THE DATA ::
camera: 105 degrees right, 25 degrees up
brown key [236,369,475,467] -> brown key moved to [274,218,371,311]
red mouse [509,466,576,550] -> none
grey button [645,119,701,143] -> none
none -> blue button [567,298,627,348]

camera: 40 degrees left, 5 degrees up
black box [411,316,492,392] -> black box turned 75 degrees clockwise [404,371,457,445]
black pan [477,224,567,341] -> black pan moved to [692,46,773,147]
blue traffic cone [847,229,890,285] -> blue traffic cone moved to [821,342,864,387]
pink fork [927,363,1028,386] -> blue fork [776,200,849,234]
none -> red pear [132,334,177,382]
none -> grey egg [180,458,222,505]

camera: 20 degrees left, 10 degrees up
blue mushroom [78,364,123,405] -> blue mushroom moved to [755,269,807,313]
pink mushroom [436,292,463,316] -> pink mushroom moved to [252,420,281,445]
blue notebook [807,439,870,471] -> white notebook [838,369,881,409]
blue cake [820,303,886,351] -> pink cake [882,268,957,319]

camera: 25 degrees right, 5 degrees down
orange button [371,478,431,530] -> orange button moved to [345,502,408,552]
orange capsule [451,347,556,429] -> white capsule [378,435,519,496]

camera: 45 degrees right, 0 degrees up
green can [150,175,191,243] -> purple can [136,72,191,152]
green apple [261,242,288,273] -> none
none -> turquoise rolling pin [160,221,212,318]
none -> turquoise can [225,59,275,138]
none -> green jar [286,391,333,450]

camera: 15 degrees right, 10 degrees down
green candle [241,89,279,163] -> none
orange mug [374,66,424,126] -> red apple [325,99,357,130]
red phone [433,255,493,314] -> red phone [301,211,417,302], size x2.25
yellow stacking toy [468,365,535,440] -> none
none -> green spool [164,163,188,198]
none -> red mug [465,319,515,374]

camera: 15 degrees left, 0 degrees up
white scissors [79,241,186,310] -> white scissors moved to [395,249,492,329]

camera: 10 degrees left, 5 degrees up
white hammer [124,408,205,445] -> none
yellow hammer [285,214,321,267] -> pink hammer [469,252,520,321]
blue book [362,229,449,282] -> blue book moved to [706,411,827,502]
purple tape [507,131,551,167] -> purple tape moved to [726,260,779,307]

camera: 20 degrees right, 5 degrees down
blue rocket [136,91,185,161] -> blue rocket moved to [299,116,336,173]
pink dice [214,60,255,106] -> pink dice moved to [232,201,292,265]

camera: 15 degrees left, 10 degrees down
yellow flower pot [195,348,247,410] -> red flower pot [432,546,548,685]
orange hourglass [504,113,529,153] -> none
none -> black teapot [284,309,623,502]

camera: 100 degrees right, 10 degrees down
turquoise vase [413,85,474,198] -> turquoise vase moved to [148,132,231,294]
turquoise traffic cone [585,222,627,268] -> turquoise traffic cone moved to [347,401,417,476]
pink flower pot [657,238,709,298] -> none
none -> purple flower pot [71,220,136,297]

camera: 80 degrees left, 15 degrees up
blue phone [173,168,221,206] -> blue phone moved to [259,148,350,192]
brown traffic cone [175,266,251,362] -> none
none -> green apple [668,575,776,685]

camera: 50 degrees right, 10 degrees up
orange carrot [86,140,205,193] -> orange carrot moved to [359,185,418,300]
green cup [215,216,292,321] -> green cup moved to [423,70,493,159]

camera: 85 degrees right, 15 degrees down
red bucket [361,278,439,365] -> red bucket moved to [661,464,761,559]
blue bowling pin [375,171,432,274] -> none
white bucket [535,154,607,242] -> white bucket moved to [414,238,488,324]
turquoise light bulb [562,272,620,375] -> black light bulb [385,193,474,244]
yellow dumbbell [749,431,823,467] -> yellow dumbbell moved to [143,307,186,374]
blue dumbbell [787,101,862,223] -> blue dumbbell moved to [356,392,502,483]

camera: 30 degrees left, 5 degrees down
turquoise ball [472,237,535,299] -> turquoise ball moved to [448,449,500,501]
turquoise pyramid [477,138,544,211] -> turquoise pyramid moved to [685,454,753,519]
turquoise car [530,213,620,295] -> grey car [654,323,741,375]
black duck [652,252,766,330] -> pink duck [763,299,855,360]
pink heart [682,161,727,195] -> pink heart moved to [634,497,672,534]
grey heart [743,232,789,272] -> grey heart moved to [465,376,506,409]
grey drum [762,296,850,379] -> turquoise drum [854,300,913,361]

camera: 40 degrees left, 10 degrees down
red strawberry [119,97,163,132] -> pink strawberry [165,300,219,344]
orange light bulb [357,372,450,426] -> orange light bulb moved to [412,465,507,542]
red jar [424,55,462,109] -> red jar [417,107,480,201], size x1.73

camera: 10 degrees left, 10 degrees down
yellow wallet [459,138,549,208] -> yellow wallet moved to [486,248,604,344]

EXERCISE DESCRIPTION ::
Above are the records; from them, give again exactly the lines from the one containing "white bucket [535,154,607,242]" to the one containing "camera: 30 degrees left, 5 degrees down", both lines included, and nothing more.

EXPECTED ANSWER ::
white bucket [535,154,607,242] -> white bucket moved to [414,238,488,324]
turquoise light bulb [562,272,620,375] -> black light bulb [385,193,474,244]
yellow dumbbell [749,431,823,467] -> yellow dumbbell moved to [143,307,186,374]
blue dumbbell [787,101,862,223] -> blue dumbbell moved to [356,392,502,483]

camera: 30 degrees left, 5 degrees down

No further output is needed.